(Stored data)
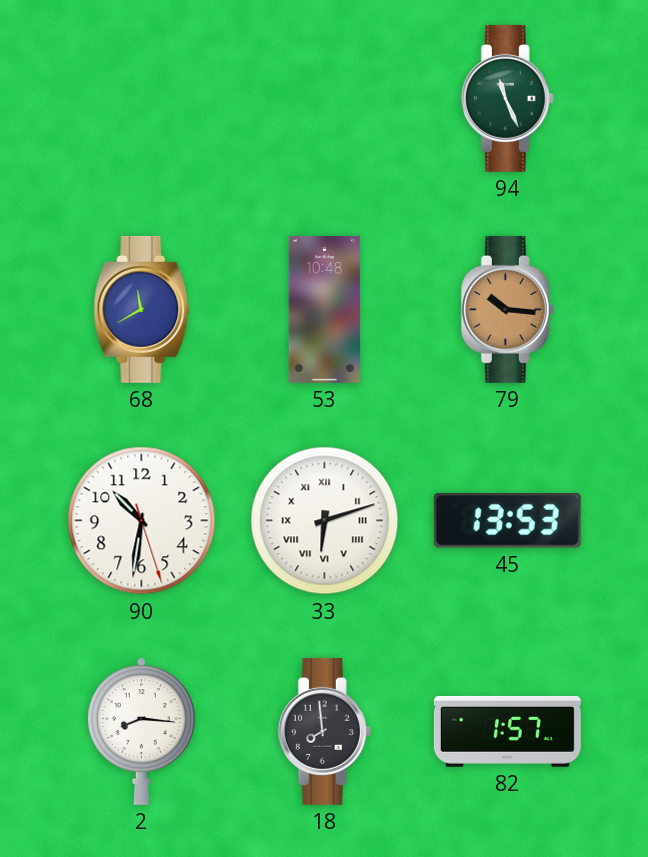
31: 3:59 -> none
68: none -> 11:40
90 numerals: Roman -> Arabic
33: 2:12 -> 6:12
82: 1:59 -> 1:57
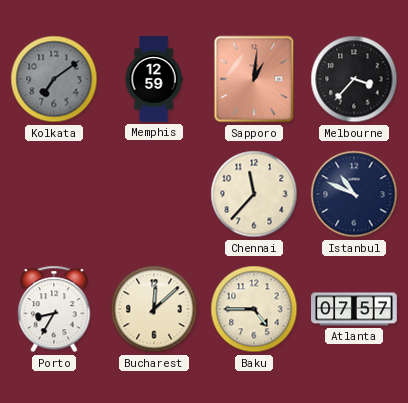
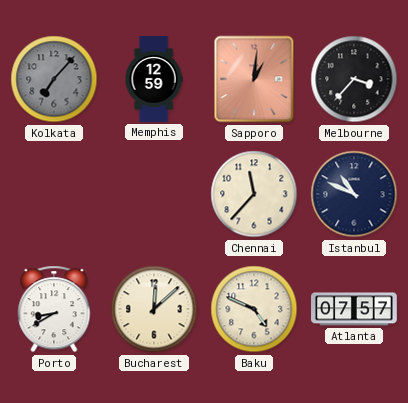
Kolkata: 7:09 -> 7:07
Porto: 8:35 -> 8:40
Baku: 4:45 -> 4:49
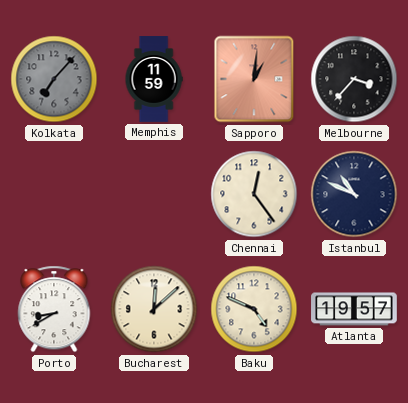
Memphis: 12:59 -> 11:59
Chennai: 11:37 -> 12:24
Atlanta: 07:57 -> 19:57
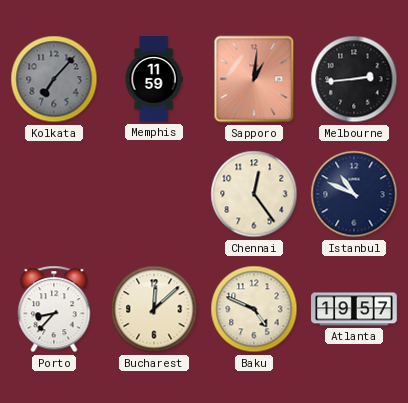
Melbourne: 3:37 -> 2:44
Porto: 8:40 -> 8:37
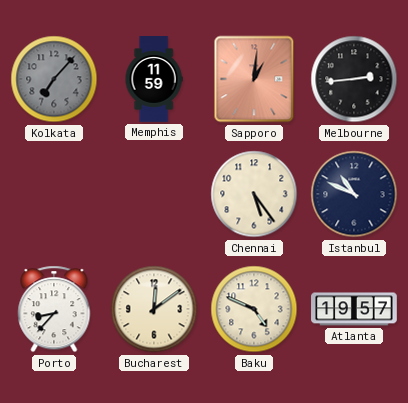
Chennai: 12:24 -> 5:24
Bucharest: 12:08 -> 12:09
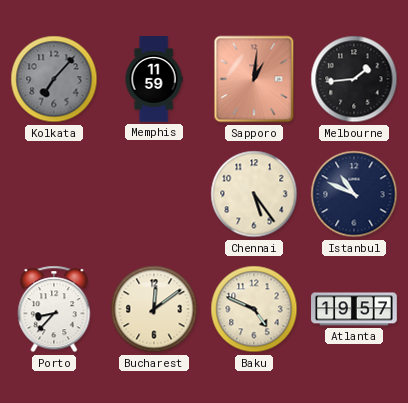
Melbourne: 2:44 -> 1:44
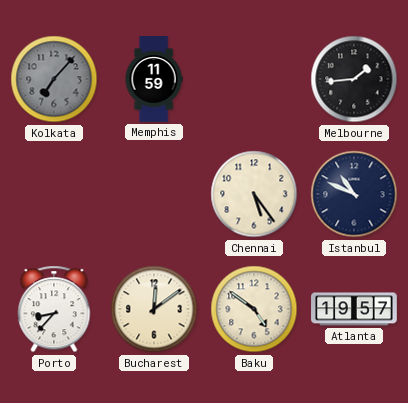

→ **Exercise goal**
Return every line of text from the items above in their original order, leaving out the pictures.

→ **The answer**
31: 3:59 -> none
68: none -> 11:40
90 numerals: Roman -> Arabic
33: 2:12 -> 6:12
82: 1:59 -> 1:57
Kolkata: 7:09 -> 7:07
Porto: 8:35 -> 8:40
Baku: 4:45 -> 4:49
Memphis: 12:59 -> 11:59
Chennai: 11:37 -> 12:24
Atlanta: 07:57 -> 19:57
Melbourne: 3:37 -> 2:44
Porto: 8:40 -> 8:37
Chennai: 12:24 -> 5:24
Bucharest: 12:08 -> 12:09
Melbourne: 2:44 -> 1:44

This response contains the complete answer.